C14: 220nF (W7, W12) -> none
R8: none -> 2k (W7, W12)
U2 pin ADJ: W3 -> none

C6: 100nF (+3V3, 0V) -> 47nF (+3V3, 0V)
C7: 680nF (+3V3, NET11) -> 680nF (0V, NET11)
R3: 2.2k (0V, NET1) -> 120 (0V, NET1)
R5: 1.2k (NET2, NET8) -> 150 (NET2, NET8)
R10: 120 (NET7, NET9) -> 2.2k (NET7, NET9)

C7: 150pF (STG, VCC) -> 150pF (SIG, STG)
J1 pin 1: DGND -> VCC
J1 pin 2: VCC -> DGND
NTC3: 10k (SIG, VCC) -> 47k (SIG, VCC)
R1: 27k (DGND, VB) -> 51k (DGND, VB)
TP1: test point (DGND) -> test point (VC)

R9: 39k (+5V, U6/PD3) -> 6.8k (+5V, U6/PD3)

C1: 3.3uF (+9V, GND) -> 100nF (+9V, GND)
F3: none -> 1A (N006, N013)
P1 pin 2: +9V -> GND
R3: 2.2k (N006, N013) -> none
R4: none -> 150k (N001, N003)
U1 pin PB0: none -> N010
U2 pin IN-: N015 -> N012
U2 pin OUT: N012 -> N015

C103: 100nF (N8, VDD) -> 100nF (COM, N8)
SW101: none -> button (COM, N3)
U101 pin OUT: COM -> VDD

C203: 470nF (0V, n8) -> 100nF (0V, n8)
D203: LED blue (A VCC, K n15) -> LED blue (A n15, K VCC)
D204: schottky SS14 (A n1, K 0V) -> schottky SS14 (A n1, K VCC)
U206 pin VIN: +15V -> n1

__________________________________________________

Exercise brief:
Reproduce every record above exactly as it is written.

Task output:
C14: 220nF (W7, W12) -> none
R8: none -> 2k (W7, W12)
U2 pin ADJ: W3 -> none

C6: 100nF (+3V3, 0V) -> 47nF (+3V3, 0V)
C7: 680nF (+3V3, NET11) -> 680nF (0V, NET11)
R3: 2.2k (0V, NET1) -> 120 (0V, NET1)
R5: 1.2k (NET2, NET8) -> 150 (NET2, NET8)
R10: 120 (NET7, NET9) -> 2.2k (NET7, NET9)

C7: 150pF (STG, VCC) -> 150pF (SIG, STG)
J1 pin 1: DGND -> VCC
J1 pin 2: VCC -> DGND
NTC3: 10k (SIG, VCC) -> 47k (SIG, VCC)
R1: 27k (DGND, VB) -> 51k (DGND, VB)
TP1: test point (DGND) -> test point (VC)

R9: 39k (+5V, U6/PD3) -> 6.8k (+5V, U6/PD3)

C1: 3.3uF (+9V, GND) -> 100nF (+9V, GND)
F3: none -> 1A (N006, N013)
P1 pin 2: +9V -> GND
R3: 2.2k (N006, N013) -> none
R4: none -> 150k (N001, N003)
U1 pin PB0: none -> N010
U2 pin IN-: N015 -> N012
U2 pin OUT: N012 -> N015

C103: 100nF (N8, VDD) -> 100nF (COM, N8)
SW101: none -> button (COM, N3)
U101 pin OUT: COM -> VDD

C203: 470nF (0V, n8) -> 100nF (0V, n8)
D203: LED blue (A VCC, K n15) -> LED blue (A n15, K VCC)
D204: schottky SS14 (A n1, K 0V) -> schottky SS14 (A n1, K VCC)
U206 pin VIN: +15V -> n1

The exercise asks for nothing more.